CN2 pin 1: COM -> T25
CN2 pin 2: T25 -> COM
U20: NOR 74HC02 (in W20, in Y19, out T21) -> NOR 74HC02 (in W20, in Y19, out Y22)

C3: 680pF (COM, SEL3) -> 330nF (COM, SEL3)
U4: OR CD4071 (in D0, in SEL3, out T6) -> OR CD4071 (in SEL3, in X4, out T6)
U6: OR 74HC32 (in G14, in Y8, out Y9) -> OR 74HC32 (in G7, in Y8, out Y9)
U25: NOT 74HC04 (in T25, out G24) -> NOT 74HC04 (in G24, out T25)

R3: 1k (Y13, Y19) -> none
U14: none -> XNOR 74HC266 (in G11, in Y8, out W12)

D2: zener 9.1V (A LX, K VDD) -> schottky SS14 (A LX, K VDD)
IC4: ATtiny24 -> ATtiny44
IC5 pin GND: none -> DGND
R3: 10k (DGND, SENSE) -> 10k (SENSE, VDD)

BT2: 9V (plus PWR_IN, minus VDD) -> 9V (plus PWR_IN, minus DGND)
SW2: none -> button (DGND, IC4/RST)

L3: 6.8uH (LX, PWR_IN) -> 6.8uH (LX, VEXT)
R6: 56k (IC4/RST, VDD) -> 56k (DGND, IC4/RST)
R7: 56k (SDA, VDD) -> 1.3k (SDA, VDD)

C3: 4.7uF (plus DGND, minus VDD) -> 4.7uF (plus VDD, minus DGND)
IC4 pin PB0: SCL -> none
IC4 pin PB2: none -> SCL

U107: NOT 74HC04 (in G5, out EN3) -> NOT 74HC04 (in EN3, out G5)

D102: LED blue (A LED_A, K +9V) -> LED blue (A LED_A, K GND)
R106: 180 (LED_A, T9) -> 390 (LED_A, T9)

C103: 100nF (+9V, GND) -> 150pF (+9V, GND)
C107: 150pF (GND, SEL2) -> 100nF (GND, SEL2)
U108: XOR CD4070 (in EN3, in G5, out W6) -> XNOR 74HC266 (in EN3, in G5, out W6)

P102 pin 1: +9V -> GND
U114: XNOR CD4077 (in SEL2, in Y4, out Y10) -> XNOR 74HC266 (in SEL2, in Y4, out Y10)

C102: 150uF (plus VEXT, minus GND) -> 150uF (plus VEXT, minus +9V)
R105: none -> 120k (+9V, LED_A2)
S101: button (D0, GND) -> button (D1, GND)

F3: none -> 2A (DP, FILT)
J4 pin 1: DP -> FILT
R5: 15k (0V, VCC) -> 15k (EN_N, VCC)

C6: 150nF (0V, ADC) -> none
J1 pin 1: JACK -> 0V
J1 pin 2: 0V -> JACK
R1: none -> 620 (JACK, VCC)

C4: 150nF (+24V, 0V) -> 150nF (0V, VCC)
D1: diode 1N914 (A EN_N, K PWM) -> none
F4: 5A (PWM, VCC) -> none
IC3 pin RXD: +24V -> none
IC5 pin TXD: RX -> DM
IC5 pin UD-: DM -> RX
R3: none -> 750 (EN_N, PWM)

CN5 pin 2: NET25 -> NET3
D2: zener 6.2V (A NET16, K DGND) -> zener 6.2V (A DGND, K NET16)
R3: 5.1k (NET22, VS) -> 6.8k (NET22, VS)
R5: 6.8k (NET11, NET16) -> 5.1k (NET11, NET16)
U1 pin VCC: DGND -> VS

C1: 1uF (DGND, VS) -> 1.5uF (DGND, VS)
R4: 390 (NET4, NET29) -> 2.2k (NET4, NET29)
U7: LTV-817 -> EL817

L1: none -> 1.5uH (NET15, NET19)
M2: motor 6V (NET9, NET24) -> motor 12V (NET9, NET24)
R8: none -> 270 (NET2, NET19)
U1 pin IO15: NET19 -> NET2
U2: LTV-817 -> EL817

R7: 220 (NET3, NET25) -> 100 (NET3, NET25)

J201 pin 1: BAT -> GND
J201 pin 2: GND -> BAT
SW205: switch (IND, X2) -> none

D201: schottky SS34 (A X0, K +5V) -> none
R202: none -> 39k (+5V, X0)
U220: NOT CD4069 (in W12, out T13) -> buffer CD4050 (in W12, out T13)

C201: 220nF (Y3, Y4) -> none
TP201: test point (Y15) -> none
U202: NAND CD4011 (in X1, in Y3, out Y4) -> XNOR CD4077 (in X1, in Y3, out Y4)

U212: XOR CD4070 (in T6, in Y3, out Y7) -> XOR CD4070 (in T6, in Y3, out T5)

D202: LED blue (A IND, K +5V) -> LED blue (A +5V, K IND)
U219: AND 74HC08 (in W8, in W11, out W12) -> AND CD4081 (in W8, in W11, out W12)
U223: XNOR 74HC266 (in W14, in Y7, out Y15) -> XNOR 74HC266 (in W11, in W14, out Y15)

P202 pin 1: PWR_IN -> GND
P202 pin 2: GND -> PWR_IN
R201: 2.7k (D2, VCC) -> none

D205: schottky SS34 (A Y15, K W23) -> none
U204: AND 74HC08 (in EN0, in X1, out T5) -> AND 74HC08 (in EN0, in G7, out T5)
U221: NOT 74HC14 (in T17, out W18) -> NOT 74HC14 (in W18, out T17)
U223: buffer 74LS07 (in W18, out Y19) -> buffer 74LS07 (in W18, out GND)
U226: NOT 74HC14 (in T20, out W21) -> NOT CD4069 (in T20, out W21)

▶ _Assignment_: Reply with the complete records, restated exactly.

▶ _Result_:
CN2 pin 1: COM -> T25
CN2 pin 2: T25 -> COM
U20: NOR 74HC02 (in W20, in Y19, out T21) -> NOR 74HC02 (in W20, in Y19, out Y22)

C3: 680pF (COM, SEL3) -> 330nF (COM, SEL3)
U4: OR CD4071 (in D0, in SEL3, out T6) -> OR CD4071 (in SEL3, in X4, out T6)
U6: OR 74HC32 (in G14, in Y8, out Y9) -> OR 74HC32 (in G7, in Y8, out Y9)
U25: NOT 74HC04 (in T25, out G24) -> NOT 74HC04 (in G24, out T25)

R3: 1k (Y13, Y19) -> none
U14: none -> XNOR 74HC266 (in G11, in Y8, out W12)

D2: zener 9.1V (A LX, K VDD) -> schottky SS14 (A LX, K VDD)
IC4: ATtiny24 -> ATtiny44
IC5 pin GND: none -> DGND
R3: 10k (DGND, SENSE) -> 10k (SENSE, VDD)

BT2: 9V (plus PWR_IN, minus VDD) -> 9V (plus PWR_IN, minus DGND)
SW2: none -> button (DGND, IC4/RST)

L3: 6.8uH (LX, PWR_IN) -> 6.8uH (LX, VEXT)
R6: 56k (IC4/RST, VDD) -> 56k (DGND, IC4/RST)
R7: 56k (SDA, VDD) -> 1.3k (SDA, VDD)

C3: 4.7uF (plus DGND, minus VDD) -> 4.7uF (plus VDD, minus DGND)
IC4 pin PB0: SCL -> none
IC4 pin PB2: none -> SCL

U107: NOT 74HC04 (in G5, out EN3) -> NOT 74HC04 (in EN3, out G5)

D102: LED blue (A LED_A, K +9V) -> LED blue (A LED_A, K GND)
R106: 180 (LED_A, T9) -> 390 (LED_A, T9)

C103: 100nF (+9V, GND) -> 150pF (+9V, GND)
C107: 150pF (GND, SEL2) -> 100nF (GND, SEL2)
U108: XOR CD4070 (in EN3, in G5, out W6) -> XNOR 74HC266 (in EN3, in G5, out W6)

P102 pin 1: +9V -> GND
U114: XNOR CD4077 (in SEL2, in Y4, out Y10) -> XNOR 74HC266 (in SEL2, in Y4, out Y10)

C102: 150uF (plus VEXT, minus GND) -> 150uF (plus VEXT, minus +9V)
R105: none -> 120k (+9V, LED_A2)
S101: button (D0, GND) -> button (D1, GND)

F3: none -> 2A (DP, FILT)
J4 pin 1: DP -> FILT
R5: 15k (0V, VCC) -> 15k (EN_N, VCC)

C6: 150nF (0V, ADC) -> none
J1 pin 1: JACK -> 0V
J1 pin 2: 0V -> JACK
R1: none -> 620 (JACK, VCC)

C4: 150nF (+24V, 0V) -> 150nF (0V, VCC)
D1: diode 1N914 (A EN_N, K PWM) -> none
F4: 5A (PWM, VCC) -> none
IC3 pin RXD: +24V -> none
IC5 pin TXD: RX -> DM
IC5 pin UD-: DM -> RX
R3: none -> 750 (EN_N, PWM)

CN5 pin 2: NET25 -> NET3
D2: zener 6.2V (A NET16, K DGND) -> zener 6.2V (A DGND, K NET16)
R3: 5.1k (NET22, VS) -> 6.8k (NET22, VS)
R5: 6.8k (NET11, NET16) -> 5.1k (NET11, NET16)
U1 pin VCC: DGND -> VS

C1: 1uF (DGND, VS) -> 1.5uF (DGND, VS)
R4: 390 (NET4, NET29) -> 2.2k (NET4, NET29)
U7: LTV-817 -> EL817

L1: none -> 1.5uH (NET15, NET19)
M2: motor 6V (NET9, NET24) -> motor 12V (NET9, NET24)
R8: none -> 270 (NET2, NET19)
U1 pin IO15: NET19 -> NET2
U2: LTV-817 -> EL817

R7: 220 (NET3, NET25) -> 100 (NET3, NET25)

J201 pin 1: BAT -> GND
J201 pin 2: GND -> BAT
SW205: switch (IND, X2) -> none

D201: schottky SS34 (A X0, K +5V) -> none
R202: none -> 39k (+5V, X0)
U220: NOT CD4069 (in W12, out T13) -> buffer CD4050 (in W12, out T13)

C201: 220nF (Y3, Y4) -> none
TP201: test point (Y15) -> none
U202: NAND CD4011 (in X1, in Y3, out Y4) -> XNOR CD4077 (in X1, in Y3, out Y4)

U212: XOR CD4070 (in T6, in Y3, out Y7) -> XOR CD4070 (in T6, in Y3, out T5)

D202: LED blue (A IND, K +5V) -> LED blue (A +5V, K IND)
U219: AND 74HC08 (in W8, in W11, out W12) -> AND CD4081 (in W8, in W11, out W12)
U223: XNOR 74HC266 (in W14, in Y7, out Y15) -> XNOR 74HC266 (in W11, in W14, out Y15)

P202 pin 1: PWR_IN -> GND
P202 pin 2: GND -> PWR_IN
R201: 2.7k (D2, VCC) -> none

D205: schottky SS34 (A Y15, K W23) -> none
U204: AND 74HC08 (in EN0, in X1, out T5) -> AND 74HC08 (in EN0, in G7, out T5)
U221: NOT 74HC14 (in T17, out W18) -> NOT 74HC14 (in W18, out T17)
U223: buffer 74LS07 (in W18, out Y19) -> buffer 74LS07 (in W18, out GND)
U226: NOT 74HC14 (in T20, out W21) -> NOT CD4069 (in T20, out W21)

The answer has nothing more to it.